=== TASK OBJECTIVE ===
From the first line of the data below through the line holding "- type: turned", output each line exactly and leave the pictures out.
** ENTRIES SUPPLIED follows **
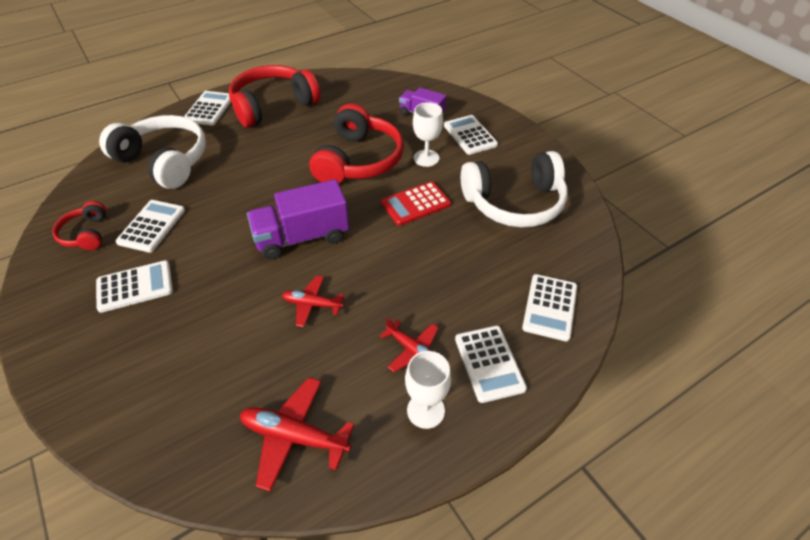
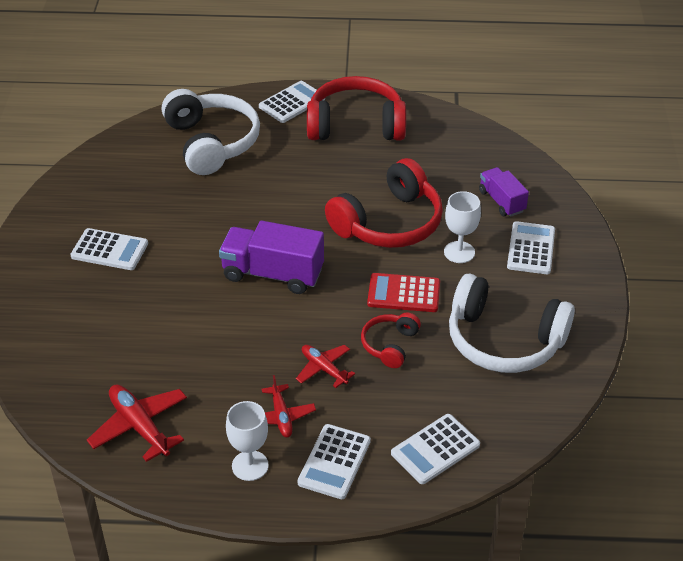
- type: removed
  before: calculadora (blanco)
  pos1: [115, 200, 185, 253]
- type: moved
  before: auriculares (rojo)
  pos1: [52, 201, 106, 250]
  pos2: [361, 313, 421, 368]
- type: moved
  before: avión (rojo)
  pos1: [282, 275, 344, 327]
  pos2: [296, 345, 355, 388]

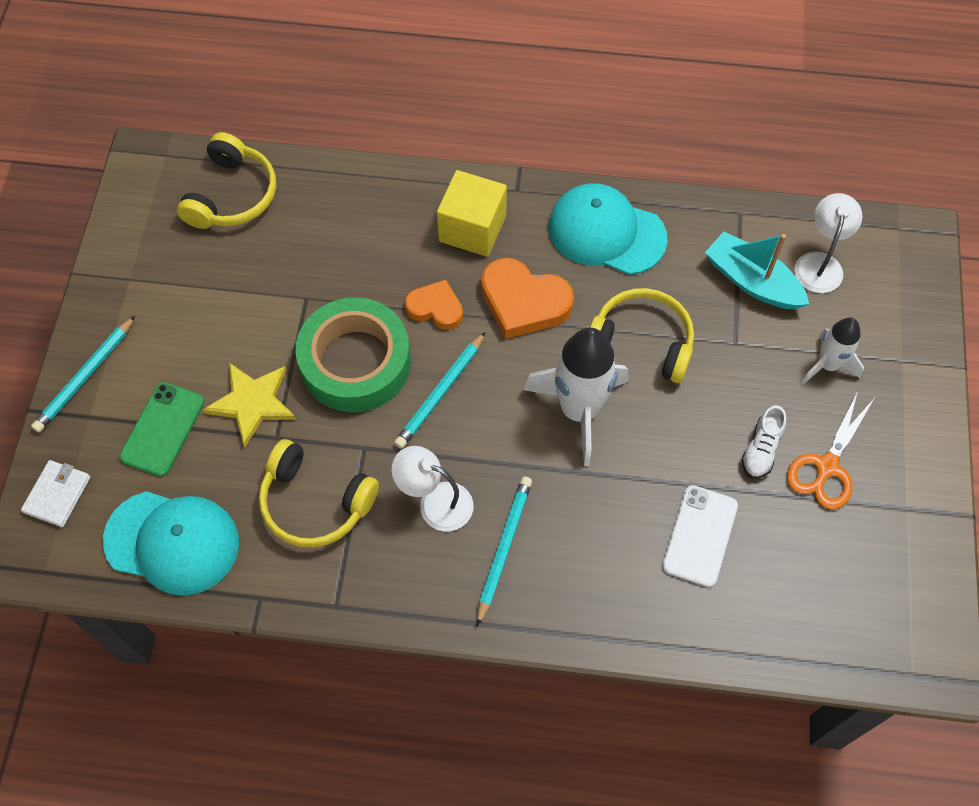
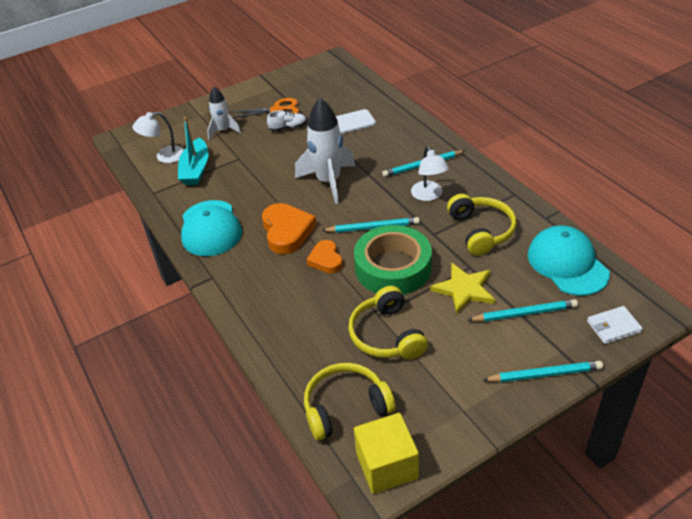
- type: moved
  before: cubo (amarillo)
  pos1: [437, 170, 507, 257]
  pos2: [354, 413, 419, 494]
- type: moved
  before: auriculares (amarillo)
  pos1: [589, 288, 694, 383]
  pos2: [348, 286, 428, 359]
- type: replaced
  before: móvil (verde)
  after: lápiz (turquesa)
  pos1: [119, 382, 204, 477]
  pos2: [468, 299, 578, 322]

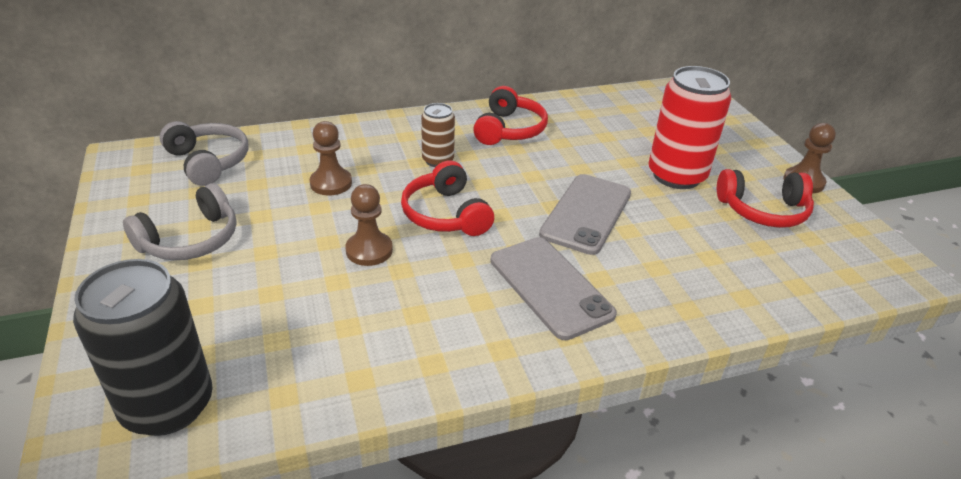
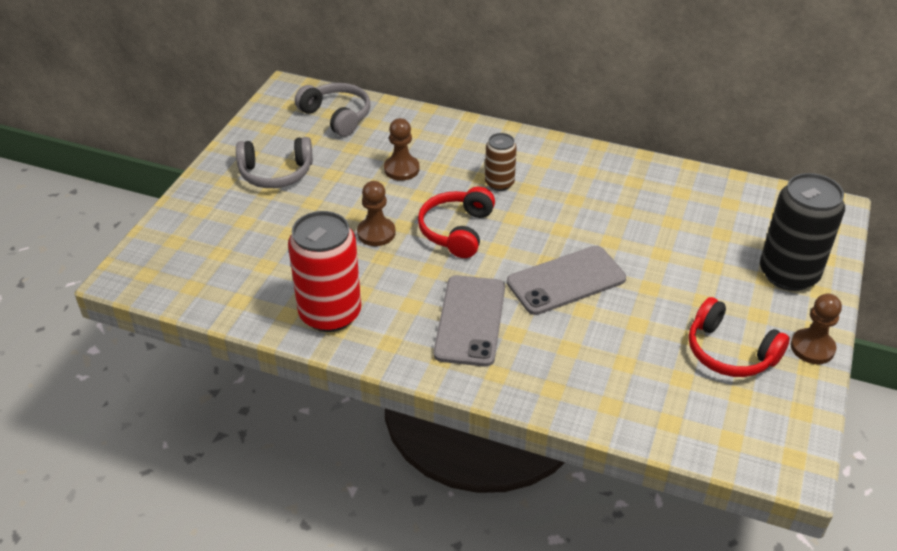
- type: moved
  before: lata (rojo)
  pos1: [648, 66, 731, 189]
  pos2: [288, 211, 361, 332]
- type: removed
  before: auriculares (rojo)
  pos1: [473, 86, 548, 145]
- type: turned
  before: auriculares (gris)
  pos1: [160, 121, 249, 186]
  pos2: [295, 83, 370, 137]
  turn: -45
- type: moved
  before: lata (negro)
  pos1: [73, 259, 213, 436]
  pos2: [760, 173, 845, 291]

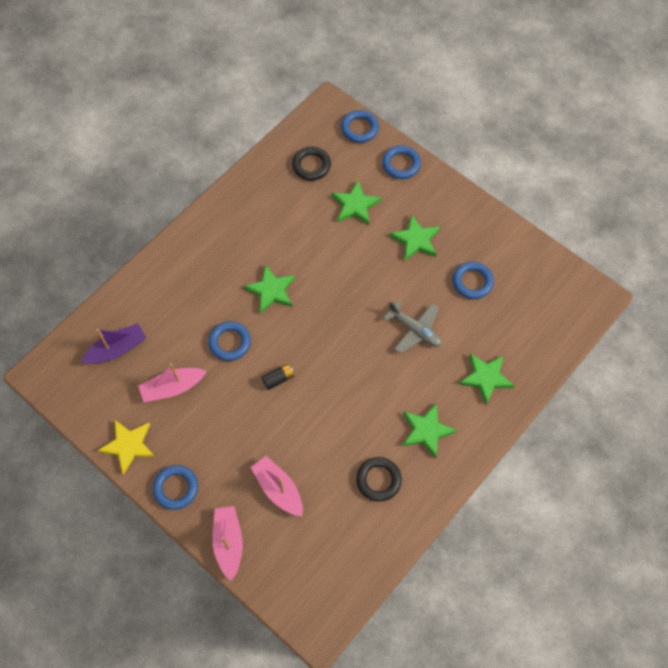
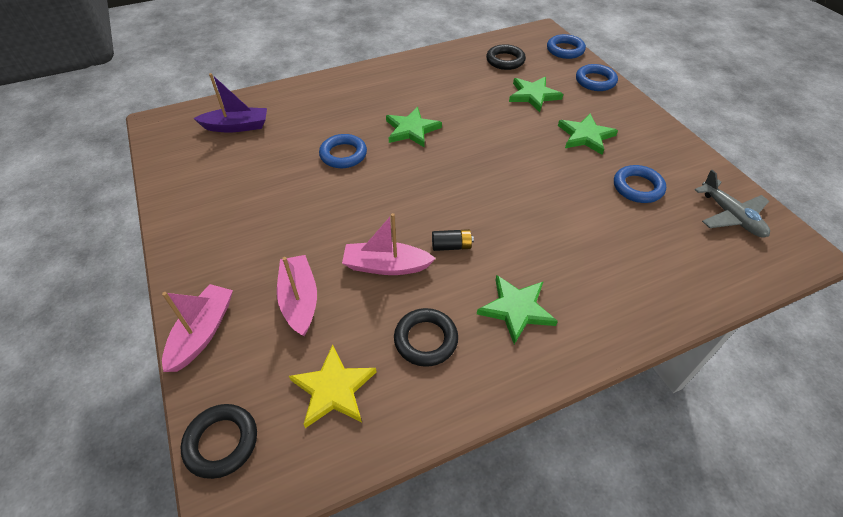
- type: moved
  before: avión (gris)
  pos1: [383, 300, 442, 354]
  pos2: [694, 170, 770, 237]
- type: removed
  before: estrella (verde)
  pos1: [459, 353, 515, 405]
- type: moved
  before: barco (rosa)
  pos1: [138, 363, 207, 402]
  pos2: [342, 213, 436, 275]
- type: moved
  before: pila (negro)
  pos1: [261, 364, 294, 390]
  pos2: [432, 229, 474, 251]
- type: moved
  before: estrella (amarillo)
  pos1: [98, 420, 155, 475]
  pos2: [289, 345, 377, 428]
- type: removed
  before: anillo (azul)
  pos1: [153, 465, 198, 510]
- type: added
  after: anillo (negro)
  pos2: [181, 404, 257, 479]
** End of ENTRIES SUPPLIED **
=== EXERCISE OUTPUT ===
- type: removed
  before: calculadora (blanco)
  pos1: [115, 200, 185, 253]
- type: moved
  before: auriculares (rojo)
  pos1: [52, 201, 106, 250]
  pos2: [361, 313, 421, 368]
- type: moved
  before: avión (rojo)
  pos1: [282, 275, 344, 327]
  pos2: [296, 345, 355, 388]

- type: moved
  before: cubo (amarillo)
  pos1: [437, 170, 507, 257]
  pos2: [354, 413, 419, 494]
- type: moved
  before: auriculares (amarillo)
  pos1: [589, 288, 694, 383]
  pos2: [348, 286, 428, 359]
- type: replaced
  before: móvil (verde)
  after: lápiz (turquesa)
  pos1: [119, 382, 204, 477]
  pos2: [468, 299, 578, 322]

- type: moved
  before: lata (rojo)
  pos1: [648, 66, 731, 189]
  pos2: [288, 211, 361, 332]
- type: removed
  before: auriculares (rojo)
  pos1: [473, 86, 548, 145]
- type: turned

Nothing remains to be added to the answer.